> [TASK DETAILS]:
With the pictures left out, restate exactly the part below that opens with the line containing "purple L-shape: (521, 325)" and closes with the line containing "purple circle: (104, 50) -> (114, 34), moved".

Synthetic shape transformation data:
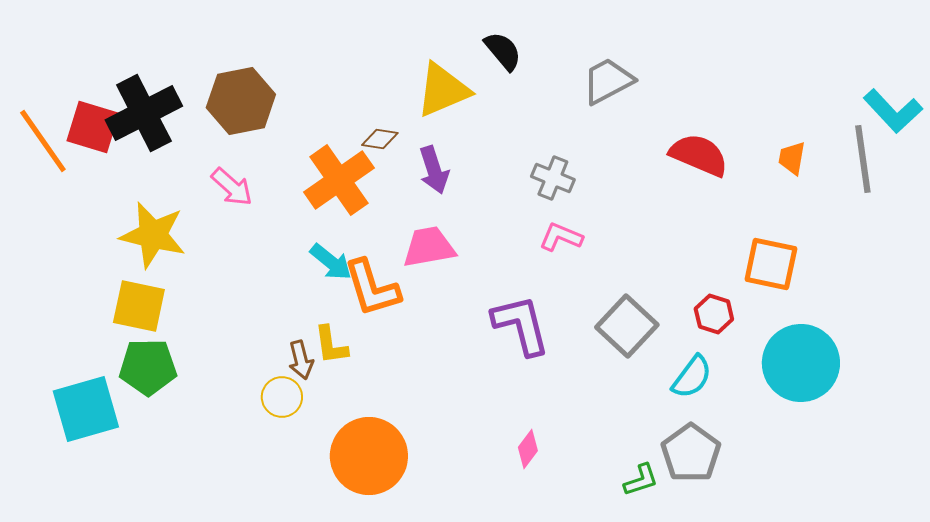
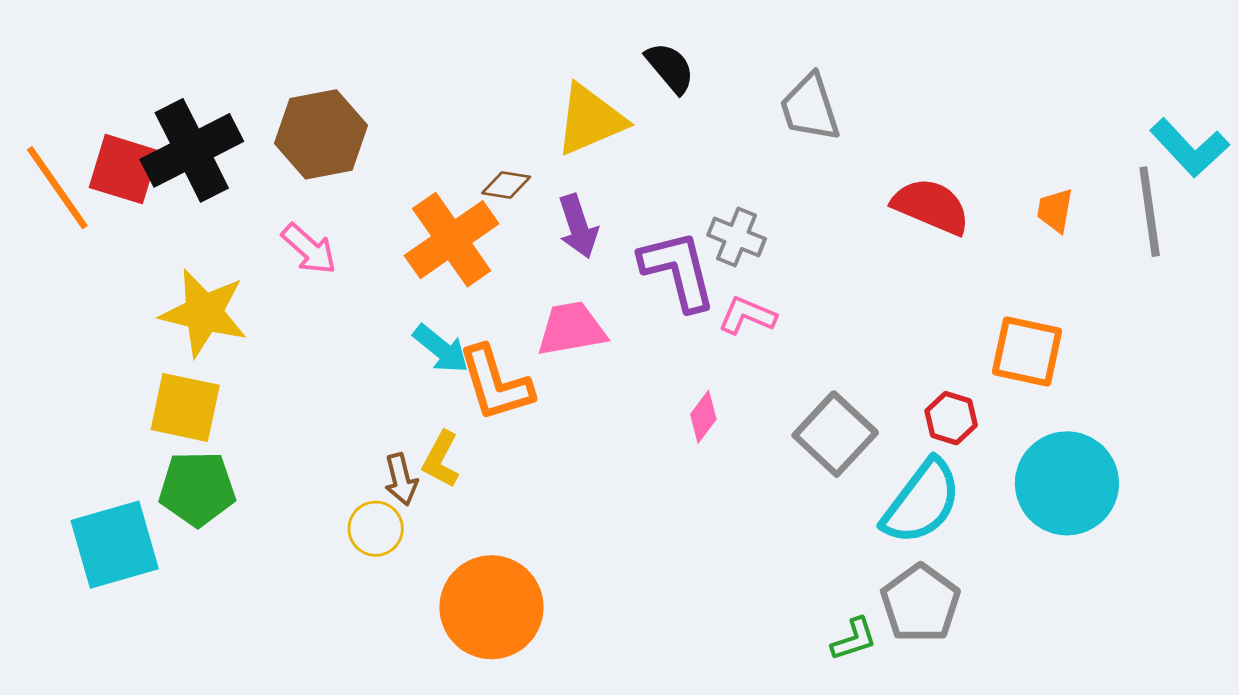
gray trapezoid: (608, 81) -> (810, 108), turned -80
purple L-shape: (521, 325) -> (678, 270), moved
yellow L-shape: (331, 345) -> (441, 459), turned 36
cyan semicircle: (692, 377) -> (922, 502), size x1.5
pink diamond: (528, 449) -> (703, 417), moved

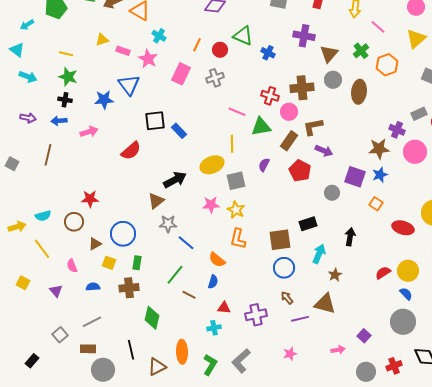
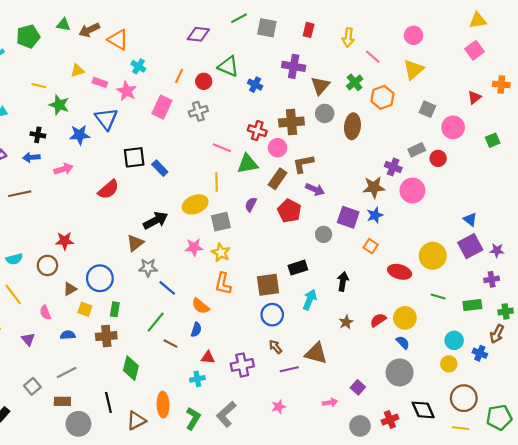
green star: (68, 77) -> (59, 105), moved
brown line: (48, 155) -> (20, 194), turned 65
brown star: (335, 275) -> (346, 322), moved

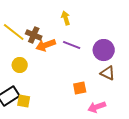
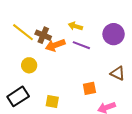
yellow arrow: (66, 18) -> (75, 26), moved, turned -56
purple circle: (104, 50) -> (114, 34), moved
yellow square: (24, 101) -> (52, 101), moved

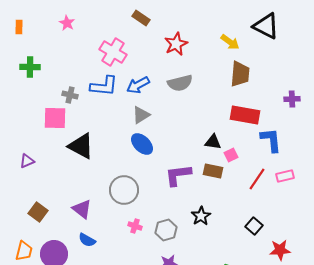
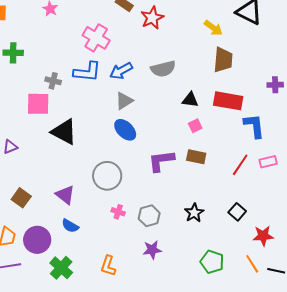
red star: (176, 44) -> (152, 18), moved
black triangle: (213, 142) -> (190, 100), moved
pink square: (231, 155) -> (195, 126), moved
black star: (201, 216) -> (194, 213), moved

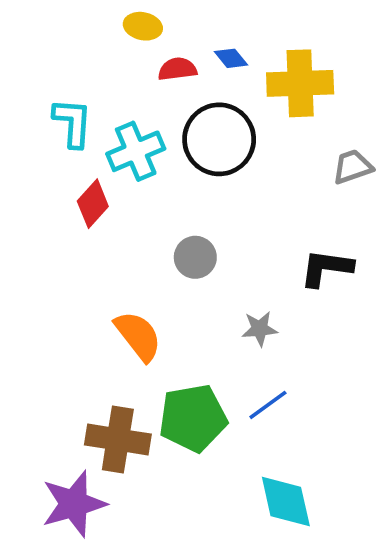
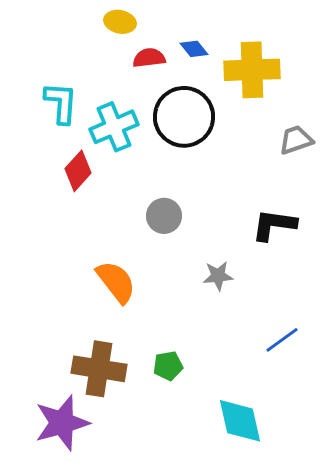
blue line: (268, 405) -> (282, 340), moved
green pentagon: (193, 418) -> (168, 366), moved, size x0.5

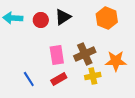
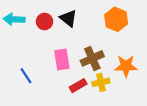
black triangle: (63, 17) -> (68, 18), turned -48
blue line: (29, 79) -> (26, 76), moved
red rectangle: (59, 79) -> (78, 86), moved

> [COMPLETED TASK]:
purple L-shape: (521, 325) -> (678, 270), moved
yellow L-shape: (331, 345) -> (441, 459), turned 36
cyan semicircle: (692, 377) -> (922, 502), size x1.5
pink diamond: (528, 449) -> (703, 417), moved

green star: (68, 77) -> (59, 105), moved
brown line: (48, 155) -> (20, 194), turned 65
brown star: (335, 275) -> (346, 322), moved

yellow arrow: (66, 18) -> (75, 26), moved, turned -56
purple circle: (104, 50) -> (114, 34), moved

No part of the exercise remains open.